What you should do: In your copy of the data, include no pictures and alter nothing else.

[Extracted records — start]

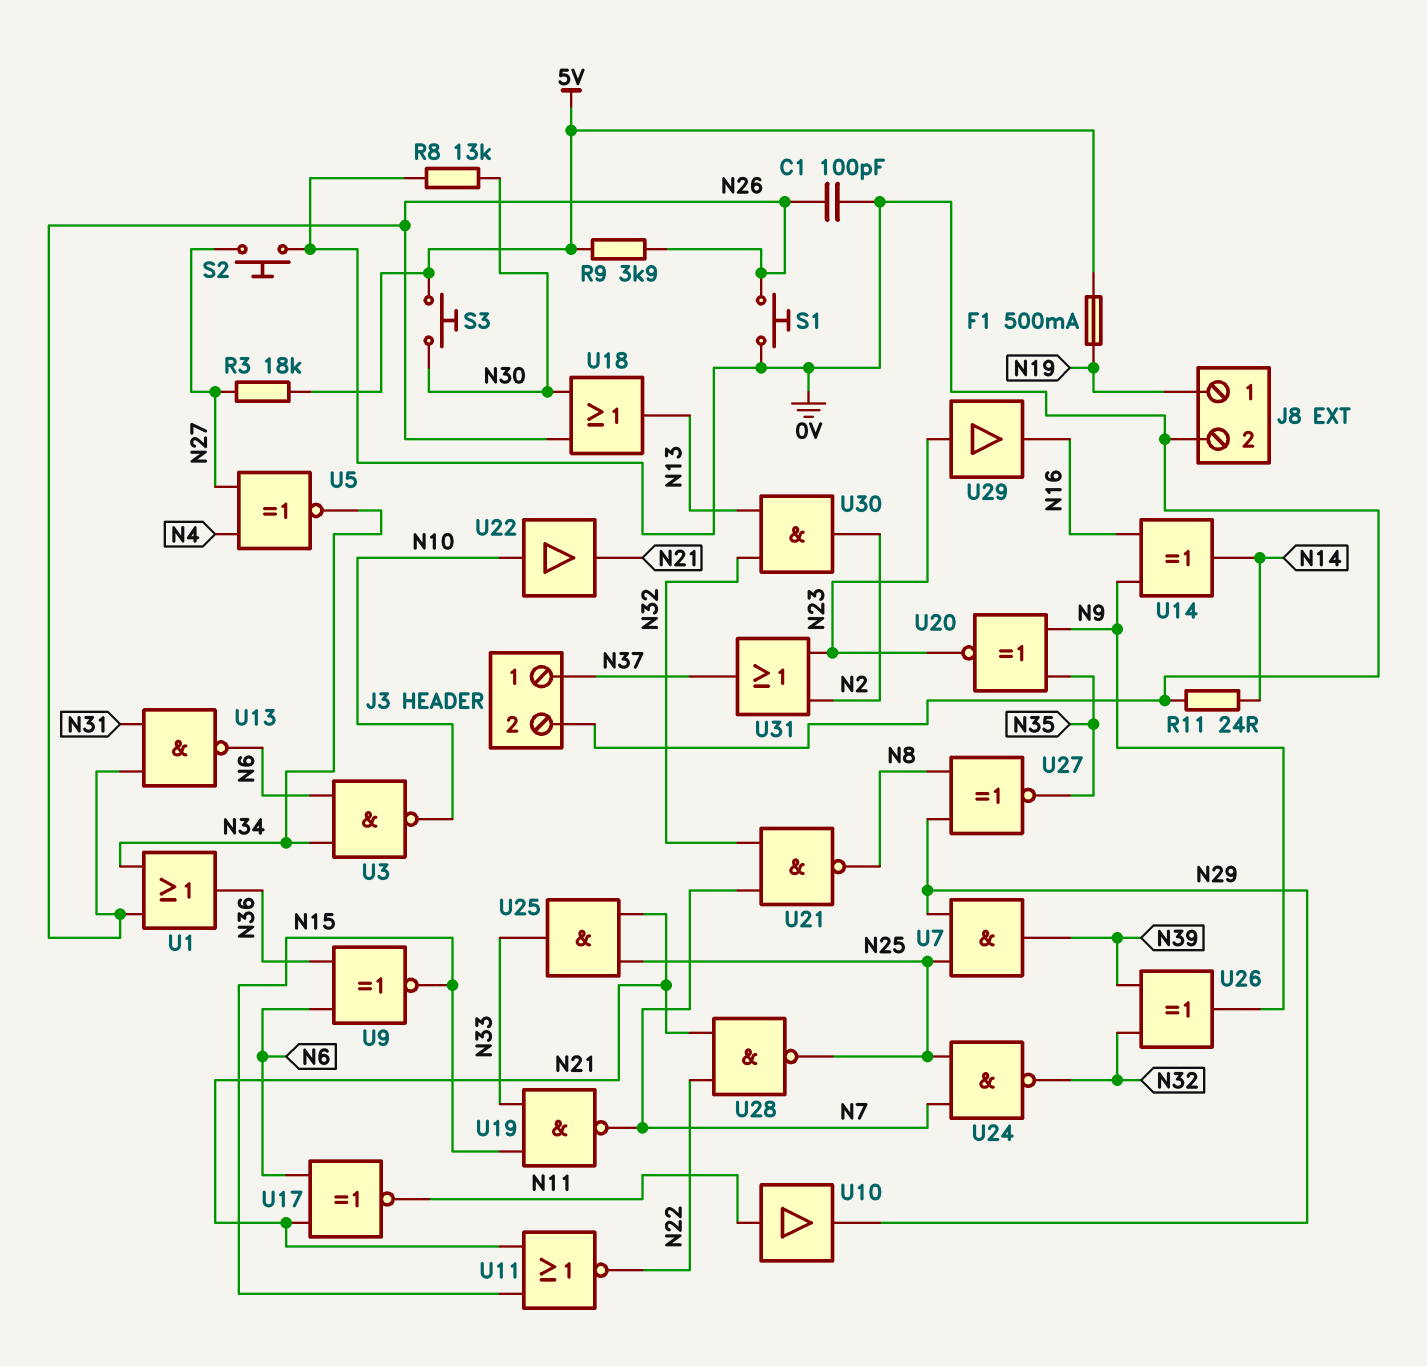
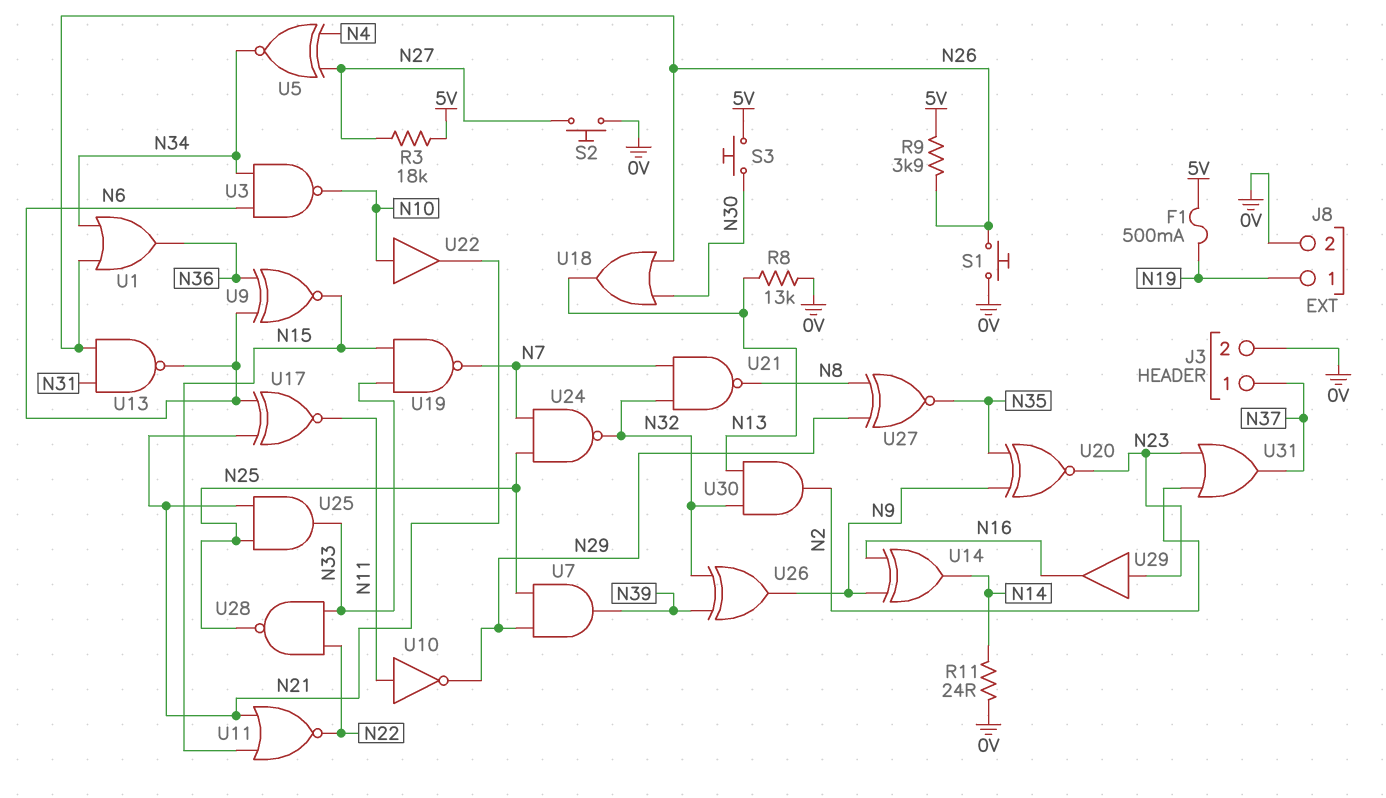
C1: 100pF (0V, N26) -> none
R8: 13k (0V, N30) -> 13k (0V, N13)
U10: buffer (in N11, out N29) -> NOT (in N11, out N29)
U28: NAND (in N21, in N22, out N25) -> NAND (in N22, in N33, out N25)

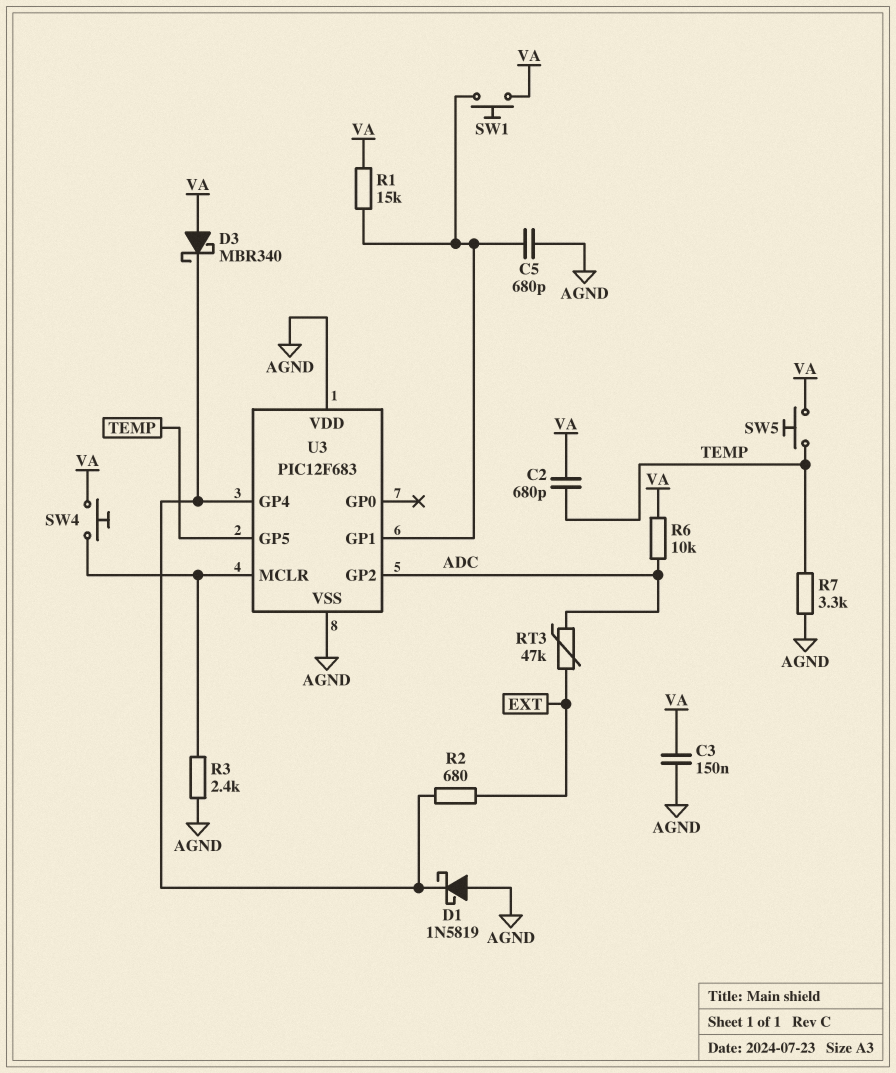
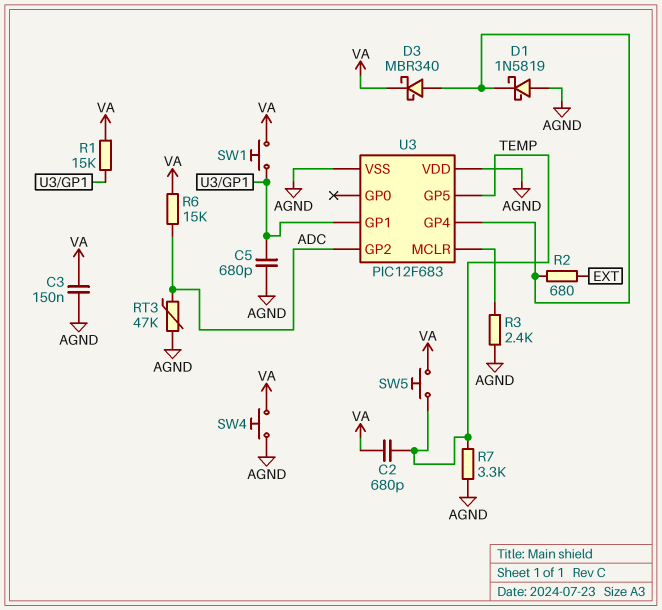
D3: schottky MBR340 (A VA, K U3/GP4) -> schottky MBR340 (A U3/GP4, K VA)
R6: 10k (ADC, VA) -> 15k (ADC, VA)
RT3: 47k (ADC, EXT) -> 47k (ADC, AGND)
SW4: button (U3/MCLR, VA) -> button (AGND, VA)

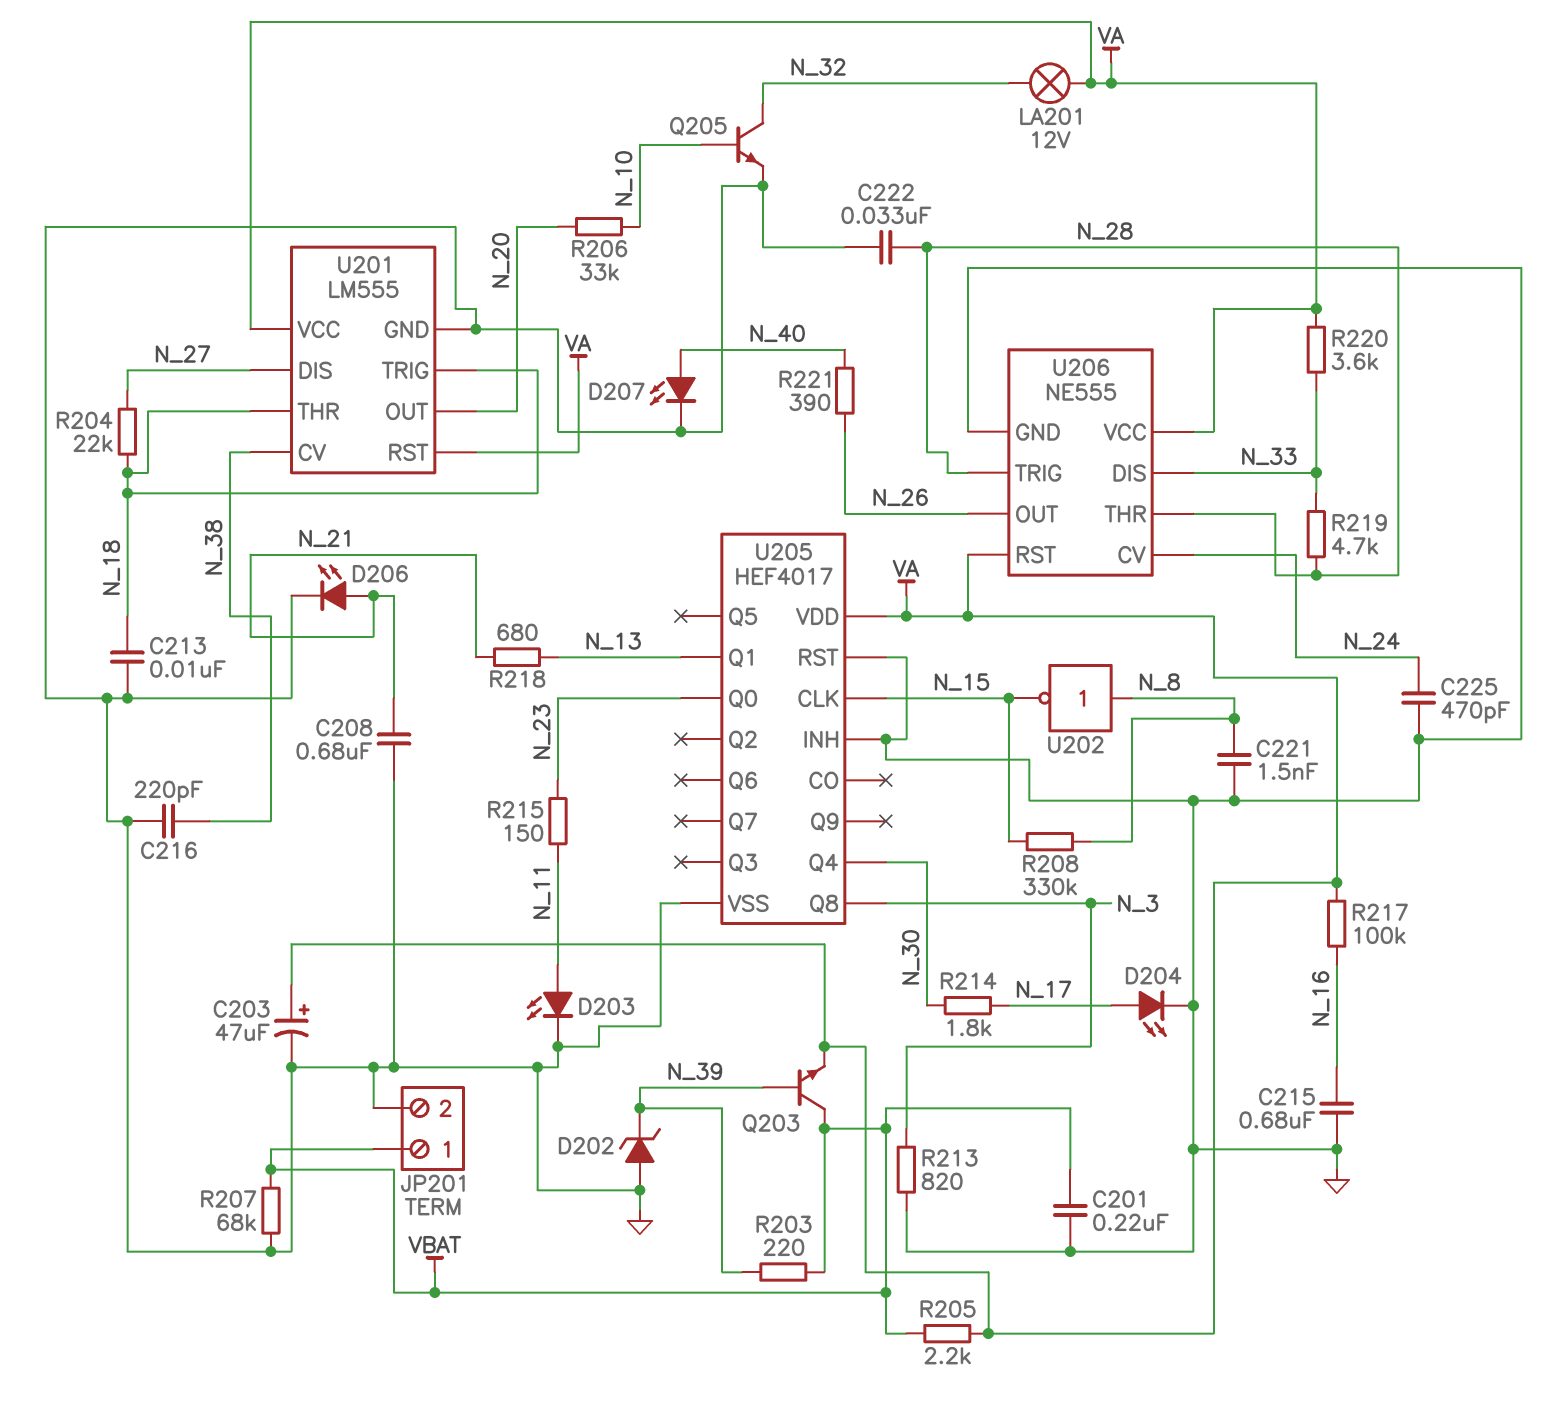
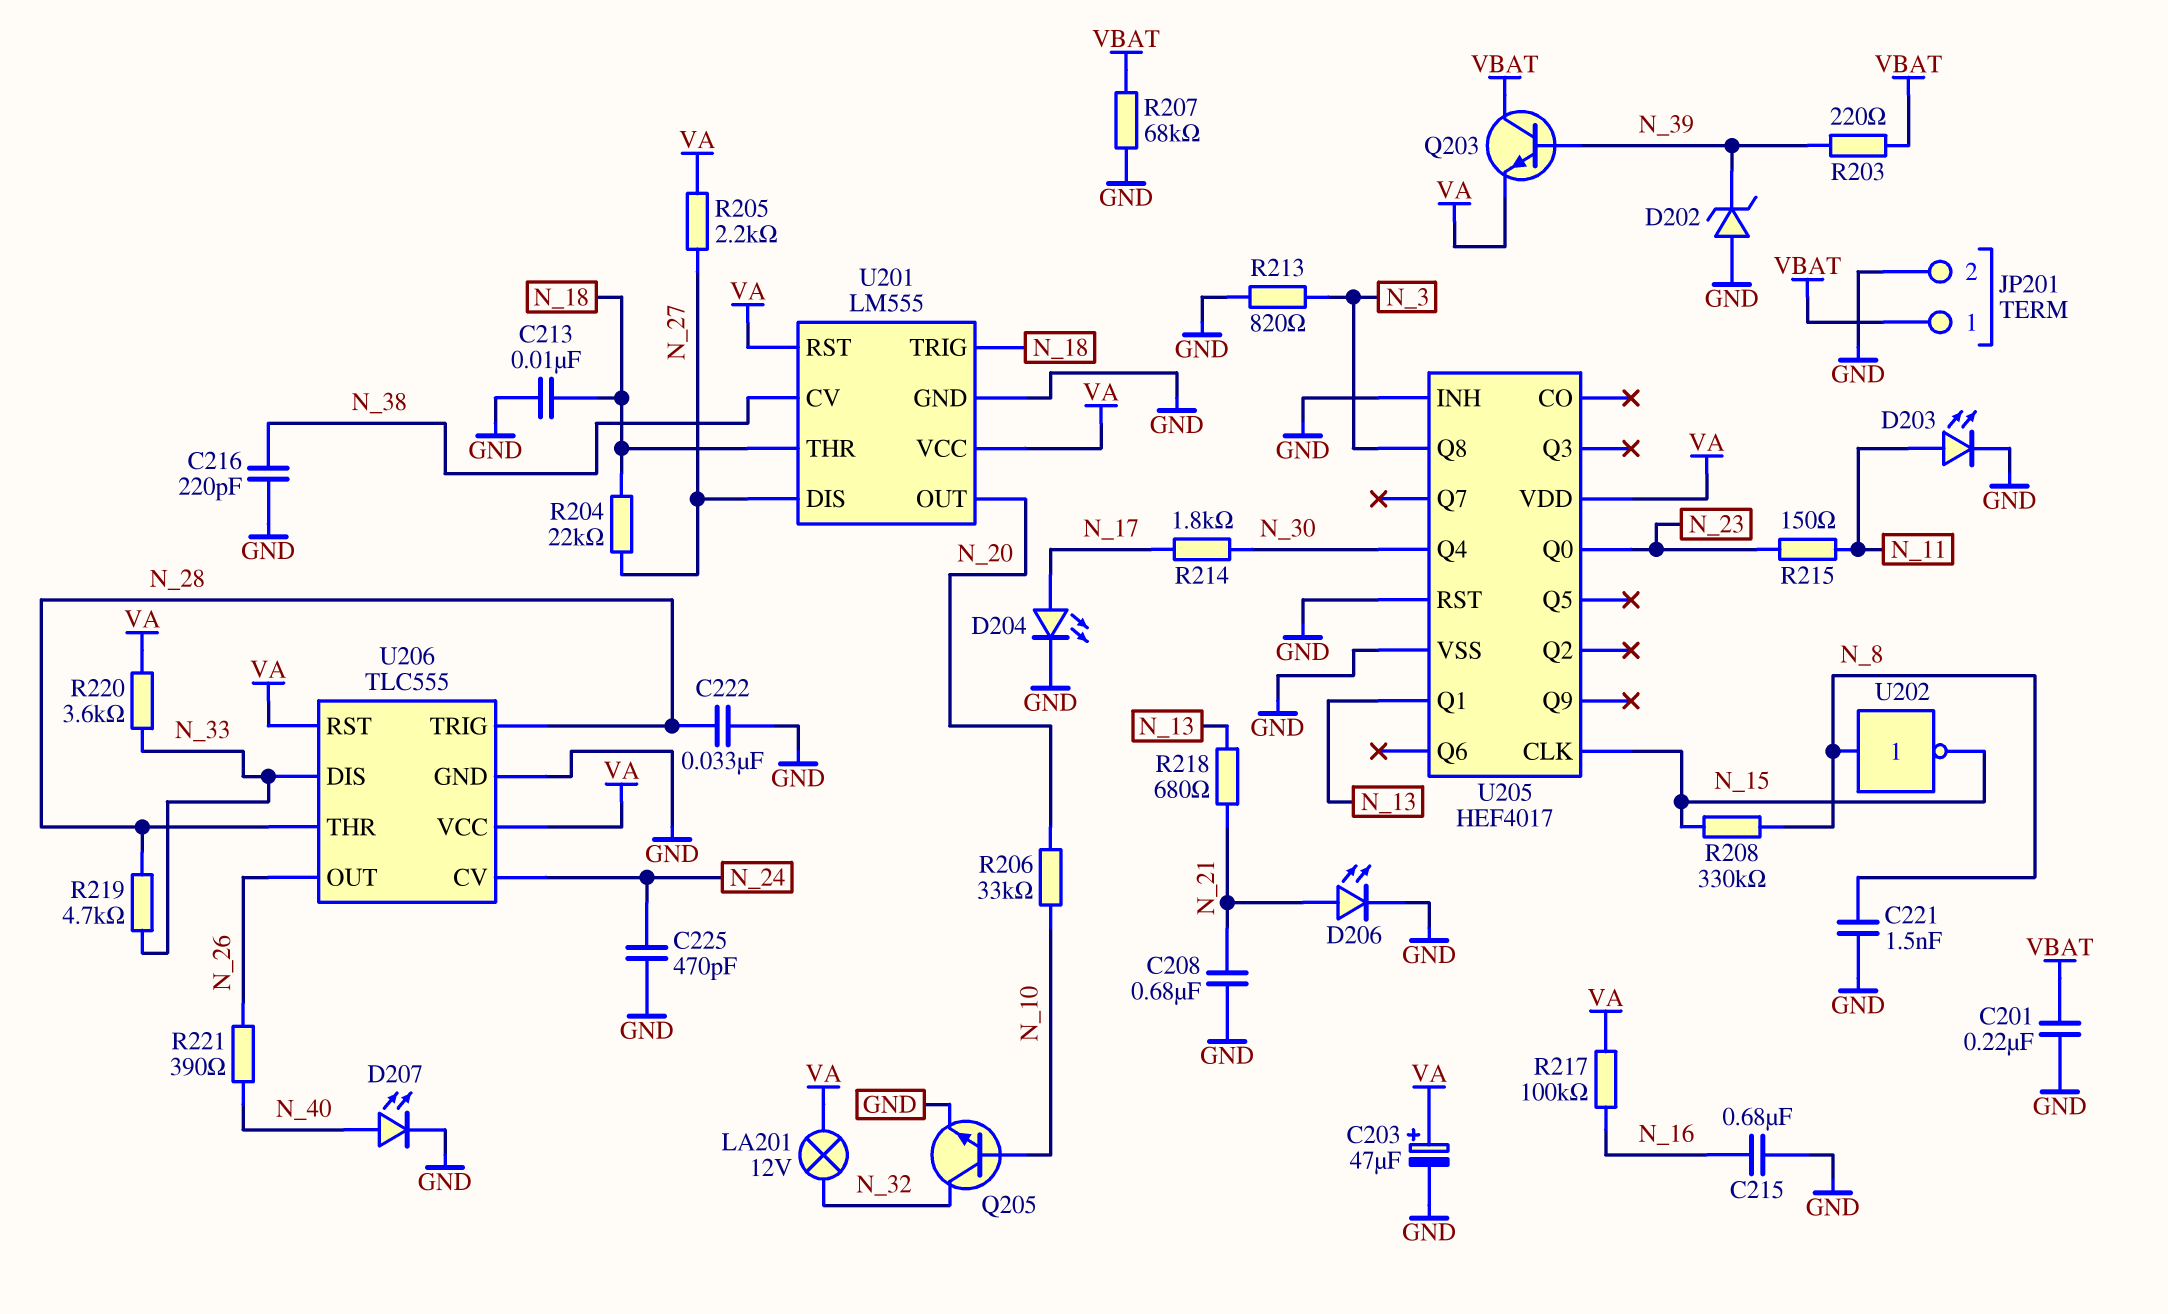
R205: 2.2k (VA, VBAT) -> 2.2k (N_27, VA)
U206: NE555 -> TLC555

[Extracted records — finish]

Finished task:
C1: 100pF (0V, N26) -> none
R8: 13k (0V, N30) -> 13k (0V, N13)
U10: buffer (in N11, out N29) -> NOT (in N11, out N29)
U28: NAND (in N21, in N22, out N25) -> NAND (in N22, in N33, out N25)

D3: schottky MBR340 (A VA, K U3/GP4) -> schottky MBR340 (A U3/GP4, K VA)
R6: 10k (ADC, VA) -> 15k (ADC, VA)
RT3: 47k (ADC, EXT) -> 47k (ADC, AGND)
SW4: button (U3/MCLR, VA) -> button (AGND, VA)

R205: 2.2k (VA, VBAT) -> 2.2k (N_27, VA)
U206: NE555 -> TLC555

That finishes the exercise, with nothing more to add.